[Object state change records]
================
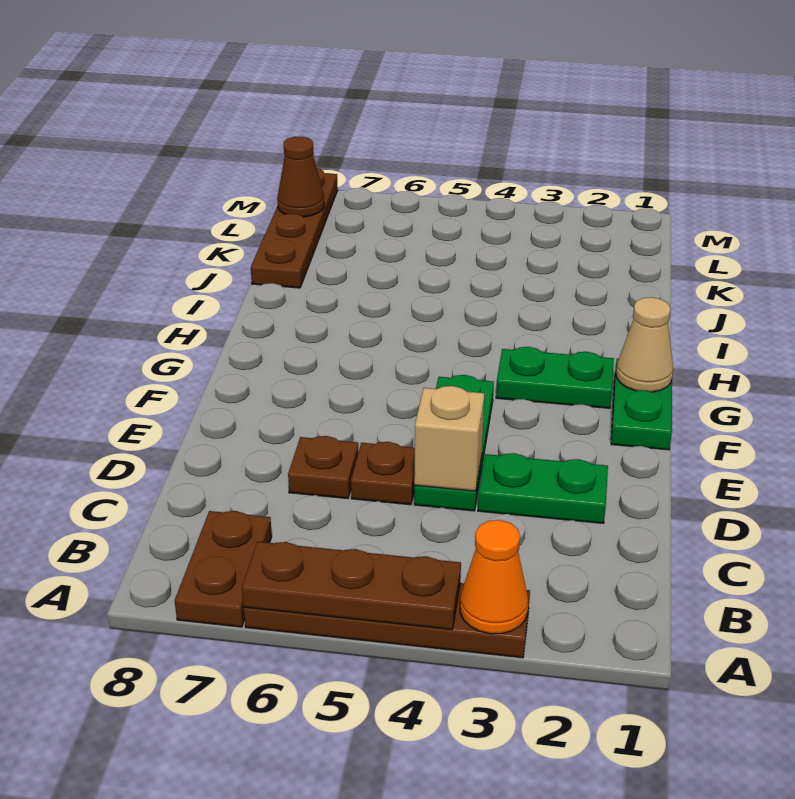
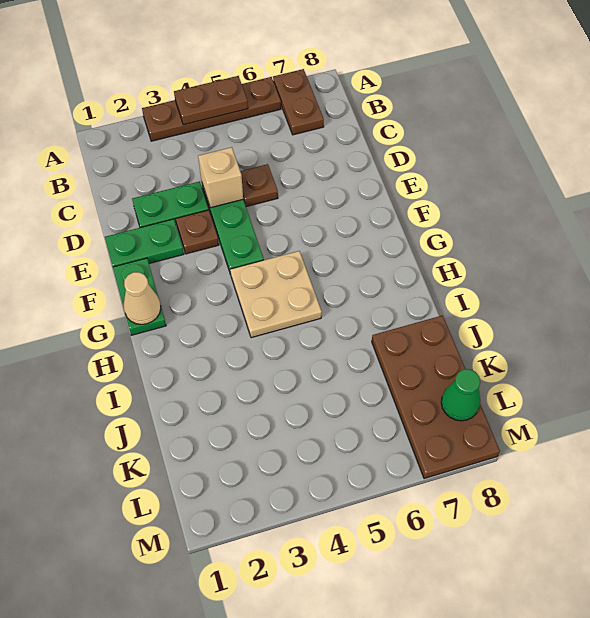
orange cone A3 level 2 -> none
brown plate A4:A6 level 2 -> brown plate A4:A5 level 2
brown plate D6 level 1 -> brown plate E3 level 1
green plate G2:G3 level 1 -> green plate E1:E2 level 1
none -> tan plate G4:H5 level 1
brown plate J8:M8 level 1 -> brown plate J7:M8 level 1
brown cone L8 level 2 -> green cone L8 level 2

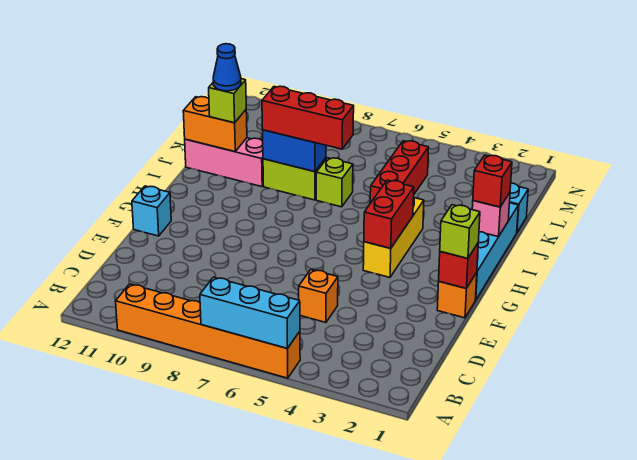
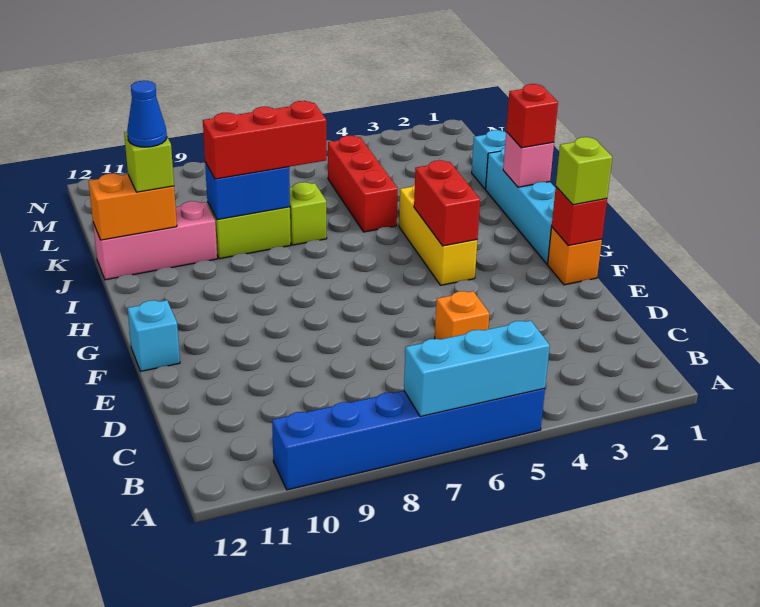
orange brick A5:A10 level 1 -> blue brick A5:A10 level 1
================
--- Problem details ---
A faithful copy of every record is needed here. Leave the images out of it.

--- Written solution ---
orange cone A3 level 2 -> none
brown plate A4:A6 level 2 -> brown plate A4:A5 level 2
brown plate D6 level 1 -> brown plate E3 level 1
green plate G2:G3 level 1 -> green plate E1:E2 level 1
none -> tan plate G4:H5 level 1
brown plate J8:M8 level 1 -> brown plate J7:M8 level 1
brown cone L8 level 2 -> green cone L8 level 2

orange brick A5:A10 level 1 -> blue brick A5:A10 level 1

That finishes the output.